[PROVIDED MATERIAL Boundary: Start]
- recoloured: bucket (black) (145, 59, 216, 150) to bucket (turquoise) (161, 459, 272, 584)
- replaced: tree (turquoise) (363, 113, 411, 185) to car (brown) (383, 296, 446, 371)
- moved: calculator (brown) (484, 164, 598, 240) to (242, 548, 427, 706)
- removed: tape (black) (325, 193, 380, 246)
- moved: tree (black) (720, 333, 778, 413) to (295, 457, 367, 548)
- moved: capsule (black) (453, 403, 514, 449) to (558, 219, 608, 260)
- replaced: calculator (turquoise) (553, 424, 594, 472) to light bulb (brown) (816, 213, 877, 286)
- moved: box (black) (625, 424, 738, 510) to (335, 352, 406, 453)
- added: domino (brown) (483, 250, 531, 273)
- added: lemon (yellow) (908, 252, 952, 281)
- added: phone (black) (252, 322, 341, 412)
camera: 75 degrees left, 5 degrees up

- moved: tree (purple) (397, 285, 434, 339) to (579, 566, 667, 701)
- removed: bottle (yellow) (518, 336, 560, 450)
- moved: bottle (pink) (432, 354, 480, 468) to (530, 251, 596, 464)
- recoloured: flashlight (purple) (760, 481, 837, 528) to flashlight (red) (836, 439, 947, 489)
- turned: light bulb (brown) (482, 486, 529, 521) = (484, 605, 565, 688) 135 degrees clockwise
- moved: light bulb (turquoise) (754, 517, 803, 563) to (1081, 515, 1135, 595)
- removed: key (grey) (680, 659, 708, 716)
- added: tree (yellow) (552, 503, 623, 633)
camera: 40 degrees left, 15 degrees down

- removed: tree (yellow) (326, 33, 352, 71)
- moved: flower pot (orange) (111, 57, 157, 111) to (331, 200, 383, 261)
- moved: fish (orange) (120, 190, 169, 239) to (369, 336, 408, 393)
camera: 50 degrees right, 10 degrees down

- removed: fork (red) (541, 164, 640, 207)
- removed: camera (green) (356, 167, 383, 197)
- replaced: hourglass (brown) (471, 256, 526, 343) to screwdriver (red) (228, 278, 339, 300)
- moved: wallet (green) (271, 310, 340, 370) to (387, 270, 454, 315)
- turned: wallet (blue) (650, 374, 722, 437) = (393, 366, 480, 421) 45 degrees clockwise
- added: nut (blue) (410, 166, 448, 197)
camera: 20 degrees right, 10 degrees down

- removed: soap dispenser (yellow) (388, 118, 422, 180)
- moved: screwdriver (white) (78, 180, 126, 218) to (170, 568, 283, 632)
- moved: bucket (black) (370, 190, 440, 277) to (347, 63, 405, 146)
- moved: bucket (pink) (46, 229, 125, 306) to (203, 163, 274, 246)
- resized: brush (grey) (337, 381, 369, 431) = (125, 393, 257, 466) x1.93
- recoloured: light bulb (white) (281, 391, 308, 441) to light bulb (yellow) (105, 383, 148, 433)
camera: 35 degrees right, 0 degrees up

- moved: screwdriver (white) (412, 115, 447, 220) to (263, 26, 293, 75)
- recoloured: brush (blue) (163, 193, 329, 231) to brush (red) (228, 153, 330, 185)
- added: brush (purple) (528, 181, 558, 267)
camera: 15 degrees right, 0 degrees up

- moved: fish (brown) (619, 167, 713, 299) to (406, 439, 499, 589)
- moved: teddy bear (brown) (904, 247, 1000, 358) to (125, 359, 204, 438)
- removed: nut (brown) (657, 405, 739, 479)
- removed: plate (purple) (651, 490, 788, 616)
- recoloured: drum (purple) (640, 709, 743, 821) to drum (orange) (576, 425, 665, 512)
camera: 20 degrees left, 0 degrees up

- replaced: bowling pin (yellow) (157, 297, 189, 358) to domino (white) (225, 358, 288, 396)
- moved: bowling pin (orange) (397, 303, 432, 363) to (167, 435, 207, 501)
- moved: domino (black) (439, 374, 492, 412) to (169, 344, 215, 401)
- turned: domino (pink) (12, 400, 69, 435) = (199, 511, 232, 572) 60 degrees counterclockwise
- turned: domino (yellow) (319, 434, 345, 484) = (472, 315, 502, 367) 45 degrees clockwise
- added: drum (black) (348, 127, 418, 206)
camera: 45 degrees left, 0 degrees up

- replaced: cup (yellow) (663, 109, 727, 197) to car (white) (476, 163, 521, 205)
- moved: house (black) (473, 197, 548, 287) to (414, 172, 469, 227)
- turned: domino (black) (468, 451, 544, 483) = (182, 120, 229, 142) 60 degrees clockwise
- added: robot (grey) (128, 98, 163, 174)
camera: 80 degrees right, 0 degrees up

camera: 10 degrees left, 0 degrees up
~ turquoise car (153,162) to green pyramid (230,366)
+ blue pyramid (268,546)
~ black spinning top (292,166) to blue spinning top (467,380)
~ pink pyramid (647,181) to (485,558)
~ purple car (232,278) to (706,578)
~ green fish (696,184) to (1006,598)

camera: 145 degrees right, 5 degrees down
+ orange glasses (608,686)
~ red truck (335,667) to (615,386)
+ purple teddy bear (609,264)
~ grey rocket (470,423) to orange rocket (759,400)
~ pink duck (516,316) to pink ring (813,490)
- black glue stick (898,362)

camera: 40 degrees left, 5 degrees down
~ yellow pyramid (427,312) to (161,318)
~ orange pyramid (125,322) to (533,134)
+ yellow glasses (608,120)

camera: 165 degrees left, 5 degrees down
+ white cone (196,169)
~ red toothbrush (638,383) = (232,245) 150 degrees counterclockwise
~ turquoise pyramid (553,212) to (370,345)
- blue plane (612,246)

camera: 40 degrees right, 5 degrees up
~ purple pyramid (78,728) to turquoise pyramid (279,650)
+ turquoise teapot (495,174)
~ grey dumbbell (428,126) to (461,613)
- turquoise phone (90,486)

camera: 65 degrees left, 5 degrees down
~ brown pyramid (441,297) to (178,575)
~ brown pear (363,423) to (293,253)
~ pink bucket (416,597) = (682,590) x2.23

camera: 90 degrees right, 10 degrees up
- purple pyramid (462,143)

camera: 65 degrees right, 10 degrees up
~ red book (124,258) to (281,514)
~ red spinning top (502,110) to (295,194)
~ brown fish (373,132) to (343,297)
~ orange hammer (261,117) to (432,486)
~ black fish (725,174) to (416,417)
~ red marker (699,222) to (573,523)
[PROVIDED MATERIAL Boundary: End]
**WORK TASK:**
Return the span of lines in the data above that opens at the line with "- moved: calculator" and closes at the line with "- added: phone (black) (252, 322, 341, 412)", exactly, ends included, nothing else.

**EXERCISE OUTPUT:**
- moved: calculator (brown) (484, 164, 598, 240) to (242, 548, 427, 706)
- removed: tape (black) (325, 193, 380, 246)
- moved: tree (black) (720, 333, 778, 413) to (295, 457, 367, 548)
- moved: capsule (black) (453, 403, 514, 449) to (558, 219, 608, 260)
- replaced: calculator (turquoise) (553, 424, 594, 472) to light bulb (brown) (816, 213, 877, 286)
- moved: box (black) (625, 424, 738, 510) to (335, 352, 406, 453)
- added: domino (brown) (483, 250, 531, 273)
- added: lemon (yellow) (908, 252, 952, 281)
- added: phone (black) (252, 322, 341, 412)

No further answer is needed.